ASSIGNMENT: Please repeat exactly the lines below from the line with "black trapezoid: moved 10 px left, 1 px up" to the line with "purple circle: moved 1 px down", including both, and leave out every picture.

GIVEN DATA:
○ ○ ○ ○
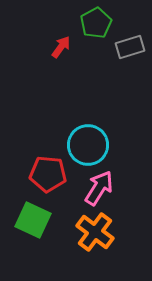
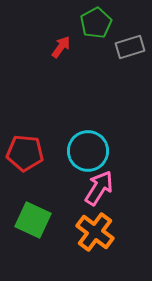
cyan circle: moved 6 px down
red pentagon: moved 23 px left, 21 px up
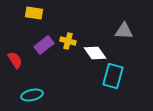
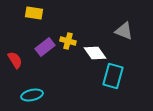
gray triangle: rotated 18 degrees clockwise
purple rectangle: moved 1 px right, 2 px down
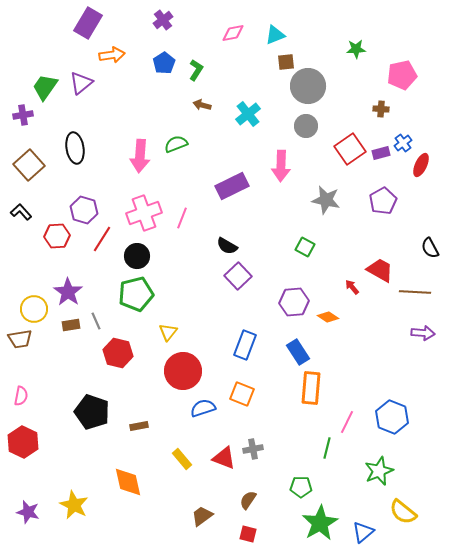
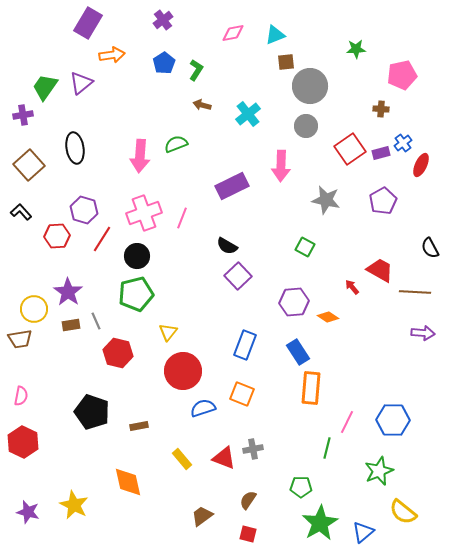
gray circle at (308, 86): moved 2 px right
blue hexagon at (392, 417): moved 1 px right, 3 px down; rotated 20 degrees counterclockwise
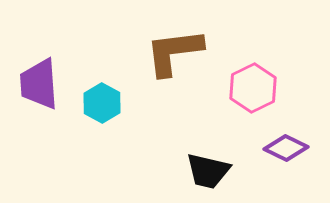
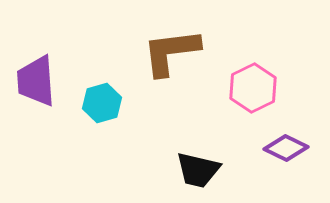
brown L-shape: moved 3 px left
purple trapezoid: moved 3 px left, 3 px up
cyan hexagon: rotated 15 degrees clockwise
black trapezoid: moved 10 px left, 1 px up
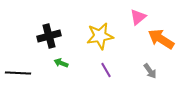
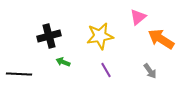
green arrow: moved 2 px right, 1 px up
black line: moved 1 px right, 1 px down
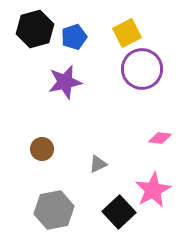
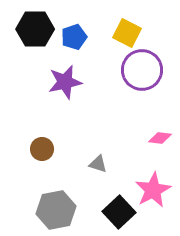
black hexagon: rotated 15 degrees clockwise
yellow square: rotated 36 degrees counterclockwise
purple circle: moved 1 px down
gray triangle: rotated 42 degrees clockwise
gray hexagon: moved 2 px right
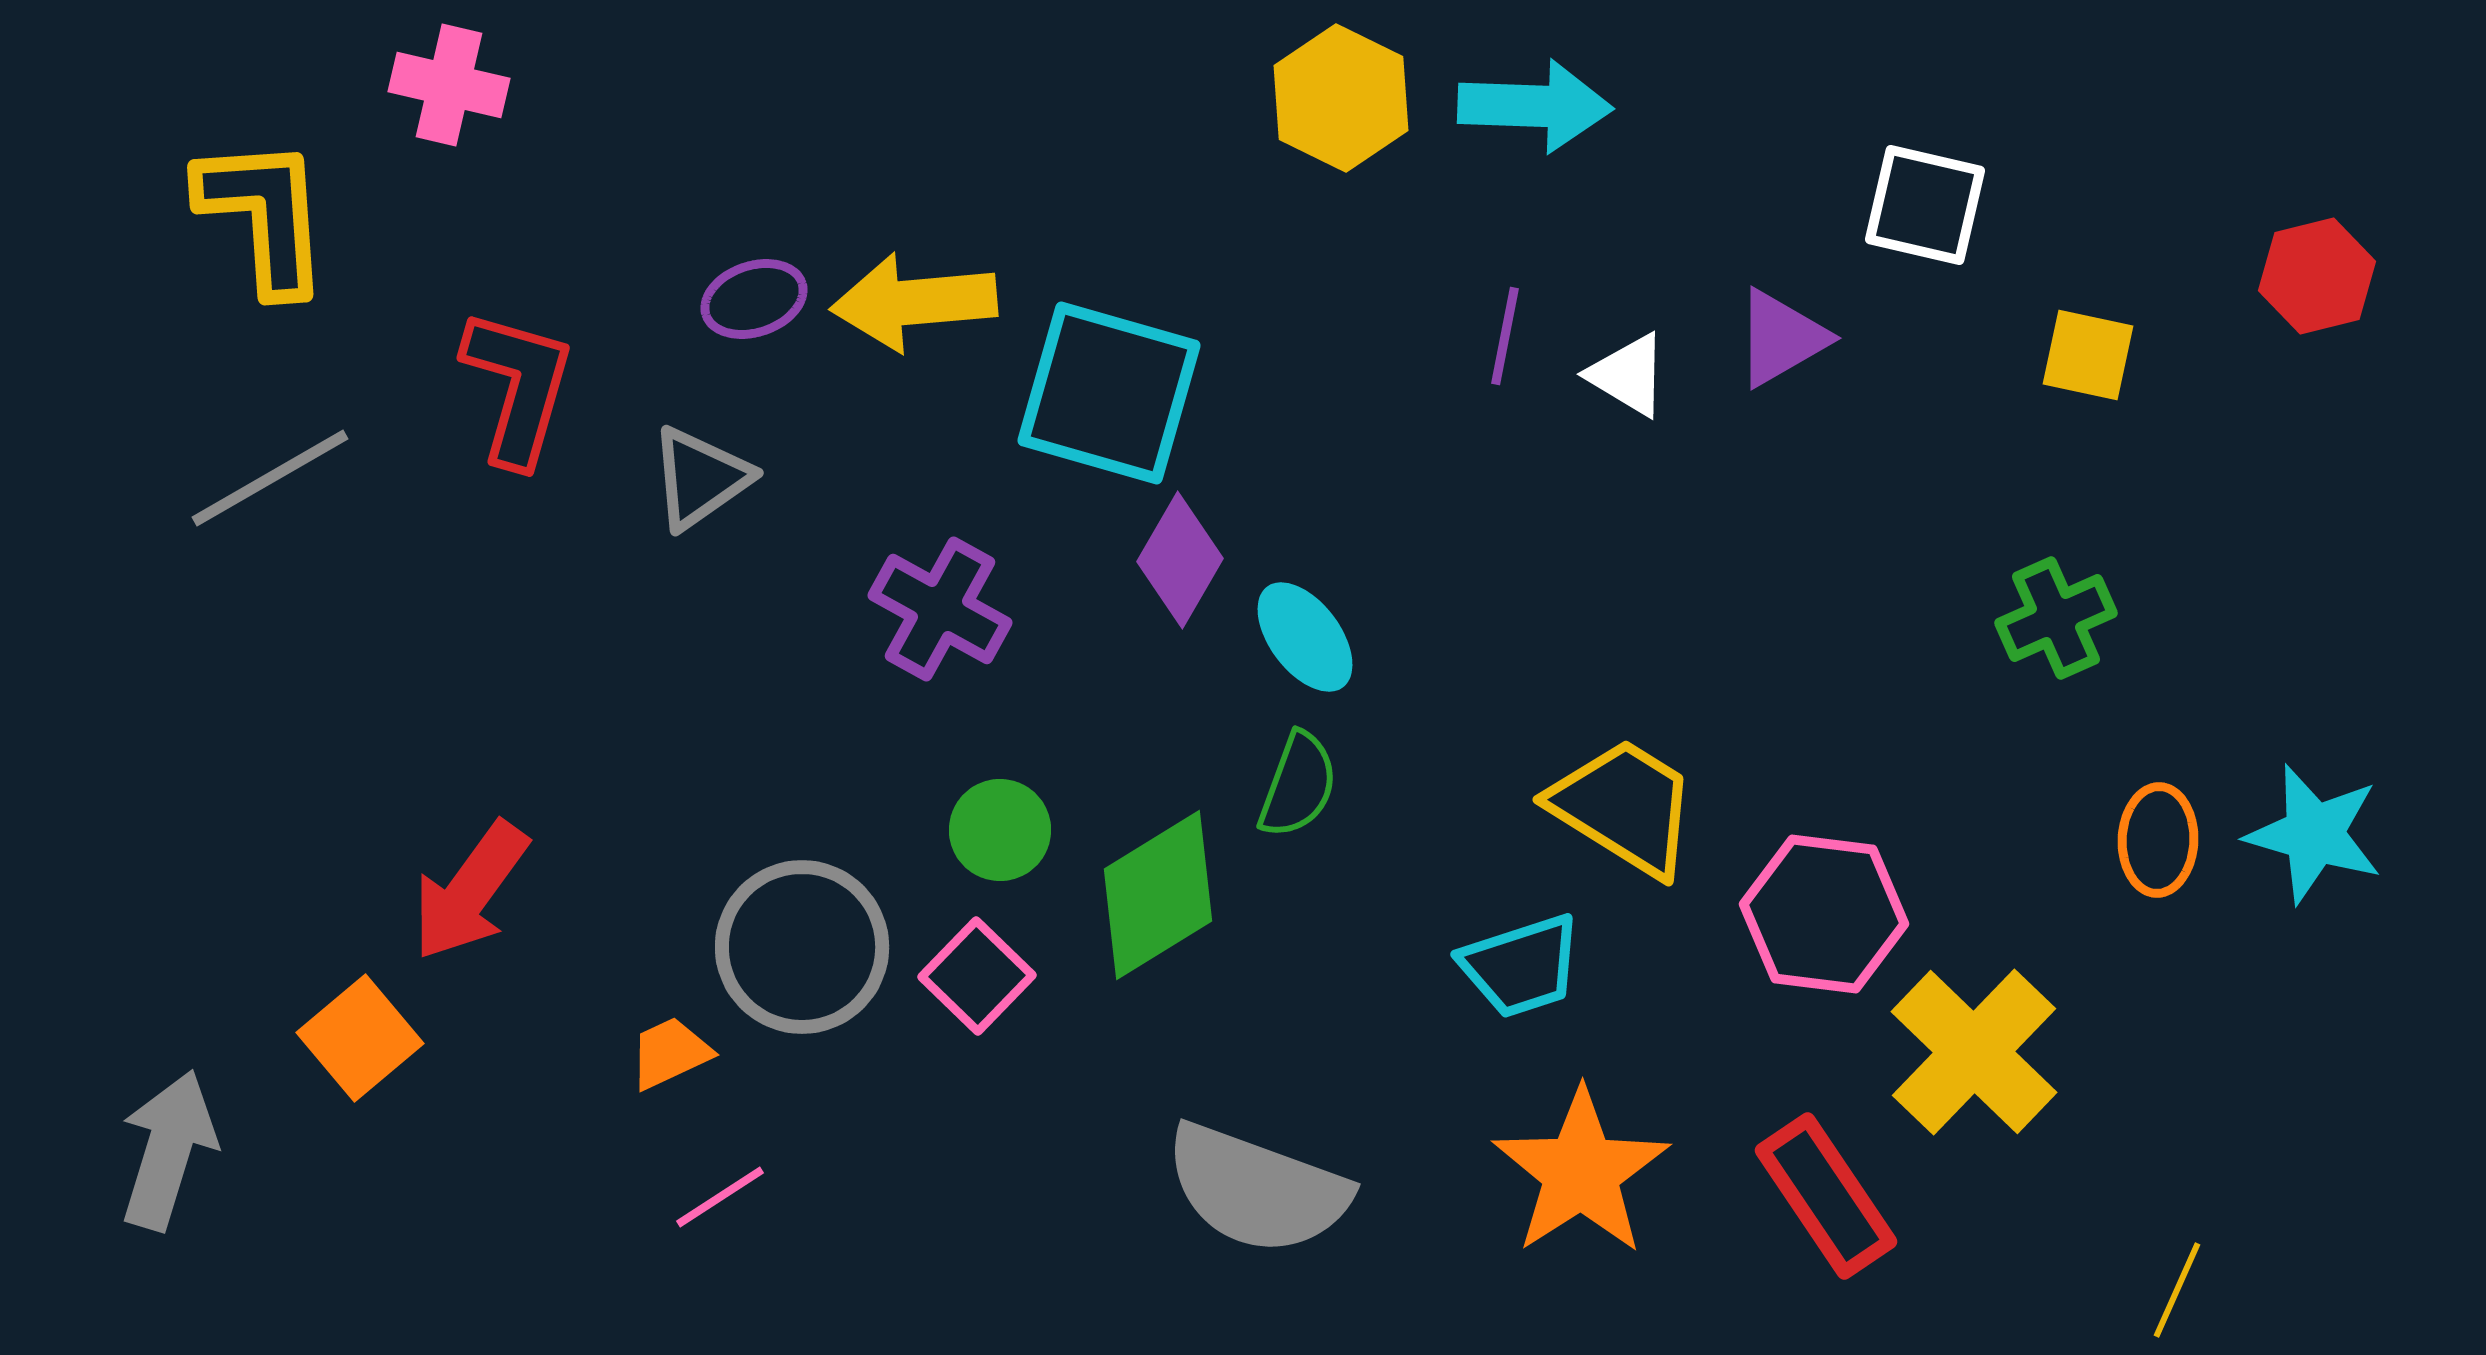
○ ○ ○ ○
WRITTEN RESPONSE:
black trapezoid: moved 10 px left, 1 px up
green arrow: moved 2 px right, 1 px up
black line: moved 1 px right, 1 px down
black hexagon: rotated 15 degrees clockwise
yellow square: rotated 36 degrees counterclockwise
purple circle: moved 1 px down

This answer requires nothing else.